▸ **Required work**
Reproduce the material verbatim, starting at its first line and going on through the line that contains "b''4 gis''4( r8", with both ends included. Leave the pictures out of your answer.

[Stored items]
^^^^

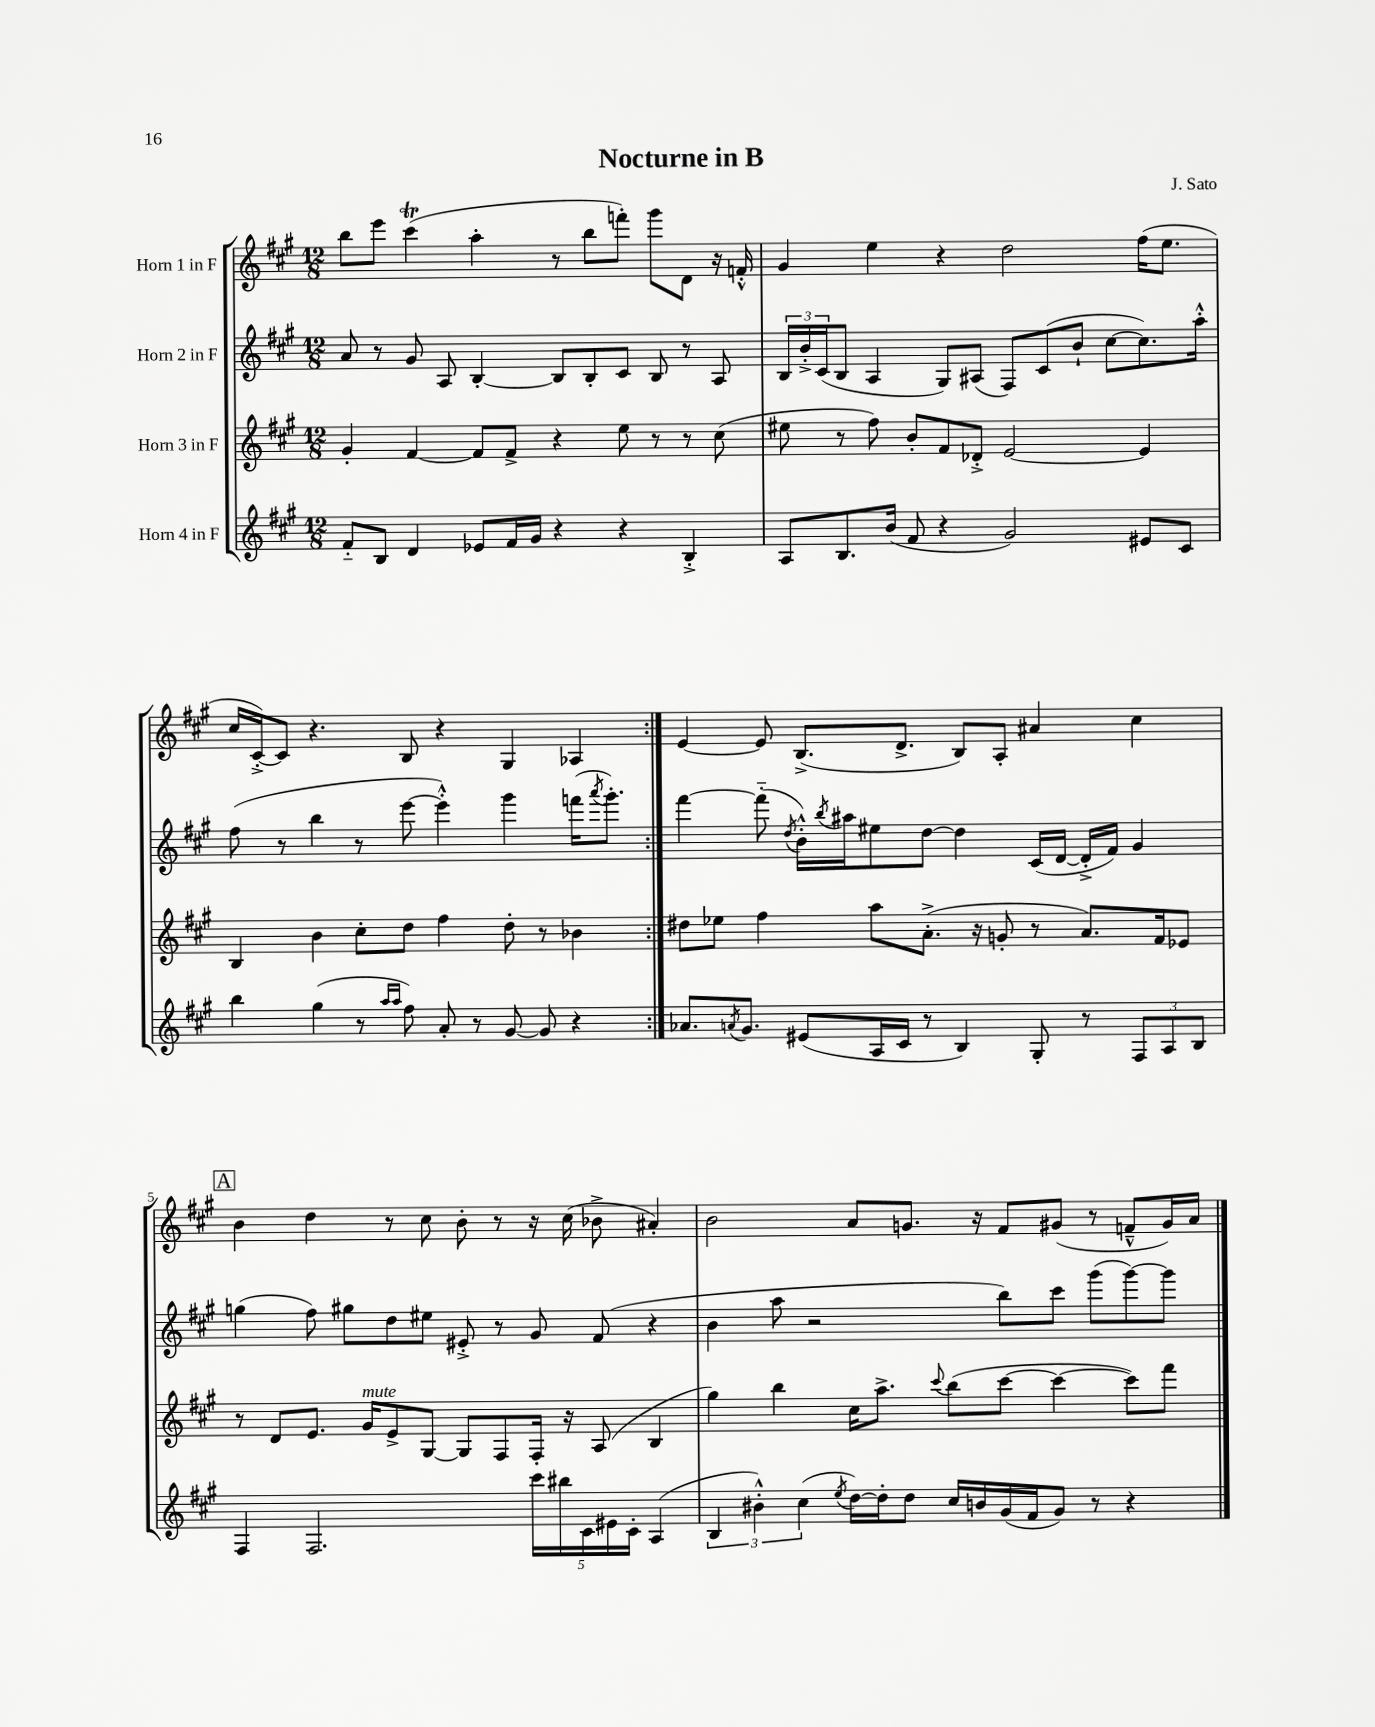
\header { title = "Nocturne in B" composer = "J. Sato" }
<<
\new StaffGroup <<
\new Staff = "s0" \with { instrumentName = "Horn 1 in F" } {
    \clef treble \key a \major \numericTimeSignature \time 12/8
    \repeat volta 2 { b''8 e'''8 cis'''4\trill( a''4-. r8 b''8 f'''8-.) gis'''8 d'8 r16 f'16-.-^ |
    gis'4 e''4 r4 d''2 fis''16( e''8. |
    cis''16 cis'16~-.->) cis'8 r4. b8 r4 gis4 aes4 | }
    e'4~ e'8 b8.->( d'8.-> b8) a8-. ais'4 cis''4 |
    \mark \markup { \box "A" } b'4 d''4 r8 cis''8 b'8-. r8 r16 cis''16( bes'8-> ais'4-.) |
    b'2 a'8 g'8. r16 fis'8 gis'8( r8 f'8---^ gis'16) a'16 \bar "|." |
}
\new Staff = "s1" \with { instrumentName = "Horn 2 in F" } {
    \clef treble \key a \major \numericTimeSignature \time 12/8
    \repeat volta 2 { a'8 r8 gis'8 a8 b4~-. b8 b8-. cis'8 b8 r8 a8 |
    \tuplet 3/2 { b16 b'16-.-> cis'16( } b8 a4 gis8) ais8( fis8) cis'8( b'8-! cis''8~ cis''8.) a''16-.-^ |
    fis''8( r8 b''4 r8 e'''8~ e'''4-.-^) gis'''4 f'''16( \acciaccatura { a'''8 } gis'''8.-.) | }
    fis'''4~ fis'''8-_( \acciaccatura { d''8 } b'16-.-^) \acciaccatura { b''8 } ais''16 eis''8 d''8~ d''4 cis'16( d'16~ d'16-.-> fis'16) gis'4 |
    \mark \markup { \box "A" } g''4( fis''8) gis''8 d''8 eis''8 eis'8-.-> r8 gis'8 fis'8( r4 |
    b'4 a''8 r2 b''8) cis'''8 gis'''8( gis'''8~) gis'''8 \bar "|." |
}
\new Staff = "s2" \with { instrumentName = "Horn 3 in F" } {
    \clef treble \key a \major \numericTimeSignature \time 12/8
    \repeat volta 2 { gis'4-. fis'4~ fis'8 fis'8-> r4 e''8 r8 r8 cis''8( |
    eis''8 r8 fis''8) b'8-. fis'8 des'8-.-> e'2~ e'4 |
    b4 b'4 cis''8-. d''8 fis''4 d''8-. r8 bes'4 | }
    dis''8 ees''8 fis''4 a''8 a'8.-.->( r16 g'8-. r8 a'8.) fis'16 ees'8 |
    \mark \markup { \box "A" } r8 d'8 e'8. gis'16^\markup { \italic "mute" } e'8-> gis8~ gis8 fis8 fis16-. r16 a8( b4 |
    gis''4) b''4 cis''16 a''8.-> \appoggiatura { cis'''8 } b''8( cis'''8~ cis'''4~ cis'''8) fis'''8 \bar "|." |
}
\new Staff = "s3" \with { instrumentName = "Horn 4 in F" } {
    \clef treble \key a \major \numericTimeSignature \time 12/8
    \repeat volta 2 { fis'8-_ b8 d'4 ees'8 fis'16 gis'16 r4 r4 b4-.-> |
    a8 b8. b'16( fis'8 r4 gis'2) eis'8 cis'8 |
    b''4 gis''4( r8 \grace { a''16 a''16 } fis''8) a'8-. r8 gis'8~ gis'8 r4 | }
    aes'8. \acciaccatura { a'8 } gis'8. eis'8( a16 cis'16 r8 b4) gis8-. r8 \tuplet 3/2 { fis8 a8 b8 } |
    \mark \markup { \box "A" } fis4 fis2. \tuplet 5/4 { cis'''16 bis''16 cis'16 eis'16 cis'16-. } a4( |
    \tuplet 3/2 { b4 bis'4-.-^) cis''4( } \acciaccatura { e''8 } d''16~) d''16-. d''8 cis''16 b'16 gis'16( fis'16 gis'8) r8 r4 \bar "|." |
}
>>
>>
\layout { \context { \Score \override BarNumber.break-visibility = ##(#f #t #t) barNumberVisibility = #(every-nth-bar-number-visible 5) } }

^^^^

▸ **Result of this exercise**
\header { title = "Nocturne in B" composer = "J. Sato" }
<<
\new StaffGroup <<
\new Staff = "s0" \with { instrumentName = "Horn 1 in F" } {
    \clef treble \key a \major \numericTimeSignature \time 12/8
    \repeat volta 2 { b''8 e'''8 cis'''4\trill( a''4-. r8 b''8 f'''8-.) gis'''8 d'8 r16 f'16-.-^ |
    gis'4 e''4 r4 d''2 fis''16( e''8. |
    cis''16 cis'16~-.->) cis'8 r4. b8 r4 gis4 aes4 | }
    e'4~ e'8 b8.->( d'8.-> b8) a8-. ais'4 cis''4 |
    \mark \markup { \box "A" } b'4 d''4 r8 cis''8 b'8-. r8 r16 cis''16( bes'8-> ais'4-.) |
    b'2 a'8 g'8. r16 fis'8 gis'8( r8 f'8---^ gis'16) a'16 \bar "|." |
}
\new Staff = "s1" \with { instrumentName = "Horn 2 in F" } {
    \clef treble \key a \major \numericTimeSignature \time 12/8
    \repeat volta 2 { a'8 r8 gis'8 a8 b4~-. b8 b8-. cis'8 b8 r8 a8 |
    \tuplet 3/2 { b16 b'16-.-> cis'16( } b8 a4 gis8) ais8( fis8) cis'8( b'8-! cis''8~ cis''8.) a''16-.-^ |
    fis''8( r8 b''4 r8 e'''8~ e'''4-.-^) gis'''4 f'''16( \acciaccatura { a'''8 } gis'''8.-.) | }
    fis'''4~ fis'''8-_( \acciaccatura { d''8 } b'16-.-^) \acciaccatura { b''8 } ais''16 eis''8 d''8~ d''4 cis'16( d'16~ d'16-.-> fis'16) gis'4 |
    \mark \markup { \box "A" } g''4( fis''8) gis''8 d''8 eis''8 eis'8-.-> r8 gis'8 fis'8( r4 |
    b'4 a''8 r2 b''8) cis'''8 gis'''8( gis'''8~) gis'''8 \bar "|." |
}
\new Staff = "s2" \with { instrumentName = "Horn 3 in F" } {
    \clef treble \key a \major \numericTimeSignature \time 12/8
    \repeat volta 2 { gis'4-. fis'4~ fis'8 fis'8-> r4 e''8 r8 r8 cis''8( |
    eis''8 r8 fis''8) b'8-. fis'8 des'8-.-> e'2~ e'4 |
    b4 b'4 cis''8-. d''8 fis''4 d''8-. r8 bes'4 | }
    dis''8 ees''8 fis''4 a''8 a'8.-.->( r16 g'8-. r8 a'8.) fis'16 ees'8 |
    \mark \markup { \box "A" } r8 d'8 e'8. gis'16^\markup { \italic "mute" } e'8-> gis8~ gis8 fis8 fis16-. r16 a8( b4 |
    gis''4) b''4 cis''16 a''8.-> \appoggiatura { cis'''8 } b''8( cis'''8~ cis'''4~ cis'''8) fis'''8 \bar "|." |
}
\new Staff = "s3" \with { instrumentName = "Horn 4 in F" } {
    \clef treble \key a \major \numericTimeSignature \time 12/8
    \repeat volta 2 { fis'8-_ b8 d'4 ees'8 fis'16 gis'16 r4 r4 b4-.-> |
    a8 b8. b'16( fis'8 r4 gis'2) eis'8 cis'8 |
    b''4 gis''4( r8 \grace { a''16 a''16 } fis''8) a'8-. r8 gis'8~ gis'8 r4 | }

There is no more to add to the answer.